**TRY IT:** Count the lines in the records below that contain the word "cone", and give only that number.

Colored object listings
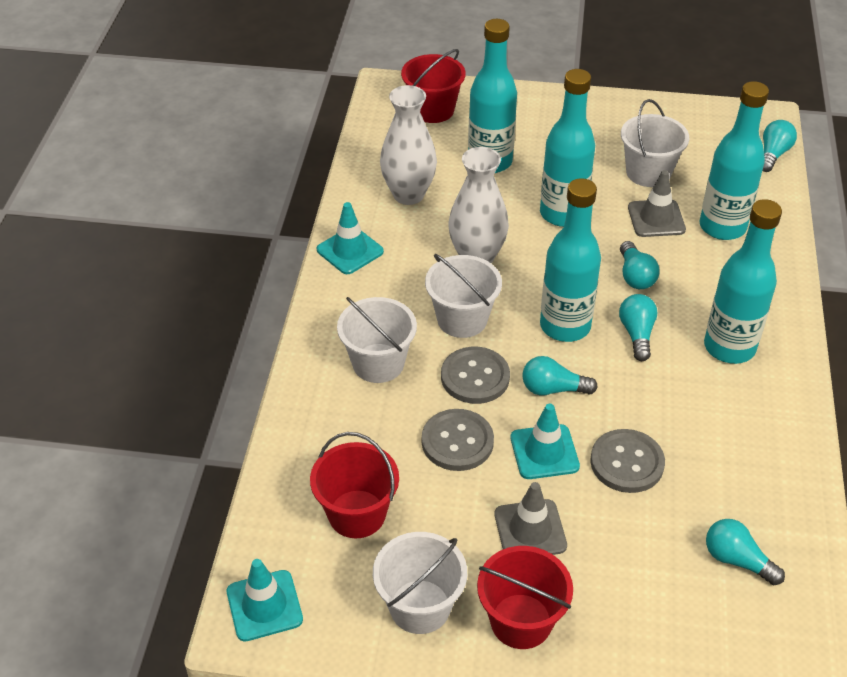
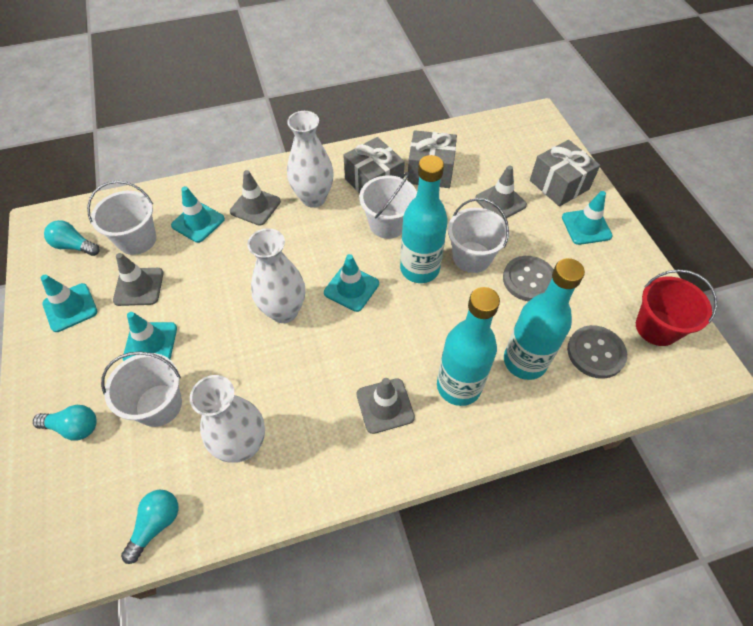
grey button: 3 -> 2
grey gift: 0 -> 3
grey traffic cone: 2 -> 4
red bucket: 3 -> 1
turquoise bottle: 5 -> 3
turquoise light bulb: 5 -> 3
turquoise traffic cone: 3 -> 5
white vase: 2 -> 3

**EXERCISE SOLUTION:** 2